# Source data:
— start —

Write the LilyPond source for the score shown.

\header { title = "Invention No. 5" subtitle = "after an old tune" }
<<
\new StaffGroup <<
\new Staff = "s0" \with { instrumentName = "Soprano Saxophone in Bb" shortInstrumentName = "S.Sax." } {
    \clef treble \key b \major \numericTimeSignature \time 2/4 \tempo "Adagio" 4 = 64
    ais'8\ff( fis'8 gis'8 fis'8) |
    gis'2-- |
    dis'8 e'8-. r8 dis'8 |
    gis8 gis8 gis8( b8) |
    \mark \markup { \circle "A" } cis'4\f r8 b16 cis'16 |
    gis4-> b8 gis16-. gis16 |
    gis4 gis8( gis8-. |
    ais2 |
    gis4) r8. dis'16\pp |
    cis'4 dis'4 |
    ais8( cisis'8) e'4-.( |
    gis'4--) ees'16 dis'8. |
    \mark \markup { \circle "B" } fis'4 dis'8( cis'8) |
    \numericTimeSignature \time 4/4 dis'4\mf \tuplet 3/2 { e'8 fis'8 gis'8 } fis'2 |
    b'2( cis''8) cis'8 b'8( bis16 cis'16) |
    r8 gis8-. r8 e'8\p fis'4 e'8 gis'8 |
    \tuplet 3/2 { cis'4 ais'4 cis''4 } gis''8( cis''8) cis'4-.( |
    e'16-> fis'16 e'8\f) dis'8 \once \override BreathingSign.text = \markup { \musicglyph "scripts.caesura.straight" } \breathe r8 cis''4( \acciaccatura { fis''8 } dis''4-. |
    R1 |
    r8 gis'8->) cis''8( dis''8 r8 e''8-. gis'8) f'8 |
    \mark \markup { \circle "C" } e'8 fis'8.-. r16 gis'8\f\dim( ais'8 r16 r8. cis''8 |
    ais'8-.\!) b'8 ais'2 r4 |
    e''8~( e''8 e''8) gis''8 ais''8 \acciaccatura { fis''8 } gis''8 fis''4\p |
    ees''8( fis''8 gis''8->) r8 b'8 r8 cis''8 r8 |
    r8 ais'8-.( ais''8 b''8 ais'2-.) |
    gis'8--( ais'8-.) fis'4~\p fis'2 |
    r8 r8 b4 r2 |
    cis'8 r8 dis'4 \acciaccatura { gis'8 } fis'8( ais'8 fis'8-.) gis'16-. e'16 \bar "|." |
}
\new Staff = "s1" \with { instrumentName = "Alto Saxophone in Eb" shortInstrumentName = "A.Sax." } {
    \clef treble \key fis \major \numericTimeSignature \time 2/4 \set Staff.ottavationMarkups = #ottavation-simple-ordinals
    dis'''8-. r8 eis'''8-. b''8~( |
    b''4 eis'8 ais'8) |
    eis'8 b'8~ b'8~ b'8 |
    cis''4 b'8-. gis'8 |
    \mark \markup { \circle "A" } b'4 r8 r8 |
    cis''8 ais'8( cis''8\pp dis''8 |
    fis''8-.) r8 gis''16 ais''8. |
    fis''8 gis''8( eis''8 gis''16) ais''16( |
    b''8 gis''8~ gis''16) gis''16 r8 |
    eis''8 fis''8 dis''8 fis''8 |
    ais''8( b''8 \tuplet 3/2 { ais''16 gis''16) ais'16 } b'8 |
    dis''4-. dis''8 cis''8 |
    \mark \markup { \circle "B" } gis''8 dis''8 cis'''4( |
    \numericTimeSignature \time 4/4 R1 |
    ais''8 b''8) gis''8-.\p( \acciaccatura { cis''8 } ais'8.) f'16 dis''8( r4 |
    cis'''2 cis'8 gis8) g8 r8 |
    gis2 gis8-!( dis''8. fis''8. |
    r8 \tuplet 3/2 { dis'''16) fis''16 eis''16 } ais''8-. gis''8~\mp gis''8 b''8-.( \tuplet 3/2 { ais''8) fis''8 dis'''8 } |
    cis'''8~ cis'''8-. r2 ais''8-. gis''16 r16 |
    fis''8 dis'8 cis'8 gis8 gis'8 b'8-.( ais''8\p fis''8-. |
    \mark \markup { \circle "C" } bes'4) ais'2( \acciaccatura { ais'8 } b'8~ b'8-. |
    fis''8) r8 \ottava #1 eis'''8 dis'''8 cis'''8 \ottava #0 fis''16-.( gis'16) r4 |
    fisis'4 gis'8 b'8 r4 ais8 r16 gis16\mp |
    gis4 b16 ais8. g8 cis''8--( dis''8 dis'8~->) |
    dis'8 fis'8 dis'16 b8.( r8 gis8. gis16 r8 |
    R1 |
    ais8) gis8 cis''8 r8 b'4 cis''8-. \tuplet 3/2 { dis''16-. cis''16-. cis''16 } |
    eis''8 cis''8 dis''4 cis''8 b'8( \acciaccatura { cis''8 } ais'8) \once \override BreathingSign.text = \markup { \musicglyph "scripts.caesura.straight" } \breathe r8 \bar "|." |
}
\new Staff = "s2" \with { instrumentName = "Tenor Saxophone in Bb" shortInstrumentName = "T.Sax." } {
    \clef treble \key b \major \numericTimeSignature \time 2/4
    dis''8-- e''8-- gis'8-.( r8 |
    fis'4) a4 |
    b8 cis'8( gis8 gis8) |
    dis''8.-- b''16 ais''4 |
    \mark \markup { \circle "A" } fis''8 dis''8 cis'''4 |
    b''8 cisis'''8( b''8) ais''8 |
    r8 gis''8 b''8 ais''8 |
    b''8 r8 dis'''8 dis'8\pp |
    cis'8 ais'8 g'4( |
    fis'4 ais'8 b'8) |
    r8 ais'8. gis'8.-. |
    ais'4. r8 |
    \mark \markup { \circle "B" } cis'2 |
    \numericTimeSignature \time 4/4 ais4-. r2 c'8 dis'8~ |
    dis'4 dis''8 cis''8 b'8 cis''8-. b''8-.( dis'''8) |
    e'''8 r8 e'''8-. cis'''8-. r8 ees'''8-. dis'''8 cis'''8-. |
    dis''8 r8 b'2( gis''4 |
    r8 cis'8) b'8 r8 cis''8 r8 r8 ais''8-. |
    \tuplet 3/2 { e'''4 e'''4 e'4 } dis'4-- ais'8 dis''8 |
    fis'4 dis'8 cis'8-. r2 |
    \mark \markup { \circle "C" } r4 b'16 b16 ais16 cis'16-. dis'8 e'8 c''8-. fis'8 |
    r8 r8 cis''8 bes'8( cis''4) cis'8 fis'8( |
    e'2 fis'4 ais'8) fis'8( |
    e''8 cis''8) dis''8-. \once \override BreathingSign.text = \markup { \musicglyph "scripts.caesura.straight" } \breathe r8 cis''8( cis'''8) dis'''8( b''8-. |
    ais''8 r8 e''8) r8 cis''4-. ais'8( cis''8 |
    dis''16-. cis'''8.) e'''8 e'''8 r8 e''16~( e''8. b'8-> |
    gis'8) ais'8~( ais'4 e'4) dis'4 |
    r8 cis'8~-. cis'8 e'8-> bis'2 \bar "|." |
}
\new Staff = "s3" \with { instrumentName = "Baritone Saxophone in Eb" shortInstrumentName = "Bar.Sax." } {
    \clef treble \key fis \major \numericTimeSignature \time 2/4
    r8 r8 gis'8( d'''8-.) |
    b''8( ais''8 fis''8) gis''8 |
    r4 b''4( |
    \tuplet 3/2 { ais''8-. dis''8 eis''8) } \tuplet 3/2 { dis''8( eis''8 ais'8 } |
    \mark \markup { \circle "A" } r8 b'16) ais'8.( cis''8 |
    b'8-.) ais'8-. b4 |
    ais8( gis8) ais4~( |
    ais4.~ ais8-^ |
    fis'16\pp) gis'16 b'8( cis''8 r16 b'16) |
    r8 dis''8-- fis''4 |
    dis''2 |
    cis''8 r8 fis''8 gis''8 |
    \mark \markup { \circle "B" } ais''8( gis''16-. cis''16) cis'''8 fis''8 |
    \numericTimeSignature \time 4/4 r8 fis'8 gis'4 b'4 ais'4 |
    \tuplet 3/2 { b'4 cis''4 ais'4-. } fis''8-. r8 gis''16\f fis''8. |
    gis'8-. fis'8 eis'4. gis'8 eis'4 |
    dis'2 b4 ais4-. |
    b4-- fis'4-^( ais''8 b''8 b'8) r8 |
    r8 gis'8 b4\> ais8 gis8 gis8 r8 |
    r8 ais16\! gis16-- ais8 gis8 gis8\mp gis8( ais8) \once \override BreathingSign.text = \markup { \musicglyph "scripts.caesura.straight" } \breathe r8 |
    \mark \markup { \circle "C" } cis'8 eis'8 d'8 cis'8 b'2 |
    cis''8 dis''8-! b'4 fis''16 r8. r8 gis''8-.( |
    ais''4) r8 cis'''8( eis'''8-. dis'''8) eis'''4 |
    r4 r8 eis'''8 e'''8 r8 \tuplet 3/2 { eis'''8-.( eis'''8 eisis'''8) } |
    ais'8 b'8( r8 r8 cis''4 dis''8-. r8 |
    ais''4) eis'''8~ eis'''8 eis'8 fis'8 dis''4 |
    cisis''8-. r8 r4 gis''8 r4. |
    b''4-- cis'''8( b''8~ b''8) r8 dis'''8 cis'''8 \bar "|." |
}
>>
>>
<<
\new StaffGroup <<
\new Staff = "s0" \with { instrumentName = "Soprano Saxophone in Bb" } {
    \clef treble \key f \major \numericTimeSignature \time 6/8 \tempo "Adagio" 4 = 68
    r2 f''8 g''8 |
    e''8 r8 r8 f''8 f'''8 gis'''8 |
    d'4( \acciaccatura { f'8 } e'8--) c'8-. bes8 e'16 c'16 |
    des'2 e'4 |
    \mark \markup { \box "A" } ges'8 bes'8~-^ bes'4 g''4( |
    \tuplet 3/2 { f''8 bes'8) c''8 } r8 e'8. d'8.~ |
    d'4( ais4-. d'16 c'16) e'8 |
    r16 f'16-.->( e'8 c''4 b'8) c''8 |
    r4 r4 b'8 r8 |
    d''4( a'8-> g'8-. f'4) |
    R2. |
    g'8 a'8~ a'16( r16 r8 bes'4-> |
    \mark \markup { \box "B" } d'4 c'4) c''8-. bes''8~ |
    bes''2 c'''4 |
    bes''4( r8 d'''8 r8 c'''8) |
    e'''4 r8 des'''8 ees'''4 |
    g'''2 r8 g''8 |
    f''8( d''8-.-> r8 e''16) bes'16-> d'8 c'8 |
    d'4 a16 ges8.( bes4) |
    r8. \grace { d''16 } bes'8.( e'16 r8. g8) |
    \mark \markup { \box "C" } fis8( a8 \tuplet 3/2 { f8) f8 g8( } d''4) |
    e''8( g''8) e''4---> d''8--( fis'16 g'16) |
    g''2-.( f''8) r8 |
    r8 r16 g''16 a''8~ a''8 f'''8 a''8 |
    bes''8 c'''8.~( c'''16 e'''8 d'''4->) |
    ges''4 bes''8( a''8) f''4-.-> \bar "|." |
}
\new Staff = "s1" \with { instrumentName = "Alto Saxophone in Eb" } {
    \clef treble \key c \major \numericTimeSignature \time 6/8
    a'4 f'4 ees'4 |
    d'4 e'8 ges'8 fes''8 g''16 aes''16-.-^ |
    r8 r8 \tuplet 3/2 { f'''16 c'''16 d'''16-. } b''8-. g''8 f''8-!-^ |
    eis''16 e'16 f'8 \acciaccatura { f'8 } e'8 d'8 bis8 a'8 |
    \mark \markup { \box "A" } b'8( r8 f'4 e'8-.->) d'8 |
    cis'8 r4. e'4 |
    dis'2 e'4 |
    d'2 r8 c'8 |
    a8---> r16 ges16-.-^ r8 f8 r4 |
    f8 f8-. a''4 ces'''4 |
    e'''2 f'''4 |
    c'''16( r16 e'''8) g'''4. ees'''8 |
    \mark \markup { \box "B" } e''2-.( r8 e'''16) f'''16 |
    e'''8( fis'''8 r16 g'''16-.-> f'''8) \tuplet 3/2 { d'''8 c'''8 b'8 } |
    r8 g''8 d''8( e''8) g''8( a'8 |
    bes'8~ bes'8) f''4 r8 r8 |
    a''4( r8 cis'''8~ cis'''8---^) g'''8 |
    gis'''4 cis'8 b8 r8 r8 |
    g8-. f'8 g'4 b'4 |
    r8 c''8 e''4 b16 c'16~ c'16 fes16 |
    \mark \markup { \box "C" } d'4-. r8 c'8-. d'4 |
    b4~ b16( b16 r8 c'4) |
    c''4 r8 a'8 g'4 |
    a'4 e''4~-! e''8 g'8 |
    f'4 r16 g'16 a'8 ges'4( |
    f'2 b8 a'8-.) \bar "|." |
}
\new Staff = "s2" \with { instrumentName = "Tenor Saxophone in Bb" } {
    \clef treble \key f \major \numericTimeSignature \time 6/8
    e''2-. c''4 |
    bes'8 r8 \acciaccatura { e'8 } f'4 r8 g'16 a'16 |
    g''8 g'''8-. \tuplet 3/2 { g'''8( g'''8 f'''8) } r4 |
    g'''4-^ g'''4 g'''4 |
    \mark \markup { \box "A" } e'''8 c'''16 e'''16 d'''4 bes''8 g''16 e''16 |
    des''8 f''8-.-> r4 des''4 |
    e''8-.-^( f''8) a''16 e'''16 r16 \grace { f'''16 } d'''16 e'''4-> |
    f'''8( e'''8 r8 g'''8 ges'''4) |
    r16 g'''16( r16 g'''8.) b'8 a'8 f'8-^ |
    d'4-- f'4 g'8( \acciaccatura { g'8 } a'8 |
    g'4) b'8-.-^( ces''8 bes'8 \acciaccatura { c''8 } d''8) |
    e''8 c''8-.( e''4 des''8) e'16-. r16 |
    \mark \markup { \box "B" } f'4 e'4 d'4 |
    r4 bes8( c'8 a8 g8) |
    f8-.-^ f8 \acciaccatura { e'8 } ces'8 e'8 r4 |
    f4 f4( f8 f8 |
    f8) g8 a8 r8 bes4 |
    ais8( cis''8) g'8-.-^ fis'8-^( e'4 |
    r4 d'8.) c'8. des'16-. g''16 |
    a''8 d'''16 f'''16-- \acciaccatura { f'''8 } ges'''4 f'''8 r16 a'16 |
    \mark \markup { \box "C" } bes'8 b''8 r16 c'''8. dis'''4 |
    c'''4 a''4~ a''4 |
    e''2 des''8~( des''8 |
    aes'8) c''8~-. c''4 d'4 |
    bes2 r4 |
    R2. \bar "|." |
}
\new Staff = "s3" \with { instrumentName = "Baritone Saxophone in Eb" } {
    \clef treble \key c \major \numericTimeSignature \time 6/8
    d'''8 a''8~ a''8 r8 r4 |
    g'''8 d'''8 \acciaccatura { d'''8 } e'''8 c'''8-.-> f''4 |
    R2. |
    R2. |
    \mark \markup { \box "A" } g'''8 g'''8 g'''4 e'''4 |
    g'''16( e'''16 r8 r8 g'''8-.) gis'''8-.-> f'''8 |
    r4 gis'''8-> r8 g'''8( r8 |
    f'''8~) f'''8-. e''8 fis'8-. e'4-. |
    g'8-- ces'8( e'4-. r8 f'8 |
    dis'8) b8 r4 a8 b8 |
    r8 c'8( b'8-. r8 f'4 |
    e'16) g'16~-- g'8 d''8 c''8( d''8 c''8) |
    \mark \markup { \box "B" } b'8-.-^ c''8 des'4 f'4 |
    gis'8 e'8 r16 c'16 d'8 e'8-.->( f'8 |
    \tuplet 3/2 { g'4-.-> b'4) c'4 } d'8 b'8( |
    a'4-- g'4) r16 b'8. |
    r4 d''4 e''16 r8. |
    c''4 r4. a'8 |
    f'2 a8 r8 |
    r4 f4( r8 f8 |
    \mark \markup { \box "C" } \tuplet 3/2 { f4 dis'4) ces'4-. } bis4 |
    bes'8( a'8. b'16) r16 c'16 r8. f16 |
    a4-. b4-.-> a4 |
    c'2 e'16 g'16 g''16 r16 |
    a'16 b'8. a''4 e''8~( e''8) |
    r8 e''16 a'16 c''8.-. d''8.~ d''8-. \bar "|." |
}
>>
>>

— end —

# Challenge:
Show each line of the listing that contains the string "Tenor". Case counts.

# Correct result:
\new Staff = "s2" \with { instrumentName = "Tenor Saxophone in Bb" shortInstrumentName = "T.Sax." } {
\new Staff = "s2" \with { instrumentName = "Tenor Saxophone in Bb" } {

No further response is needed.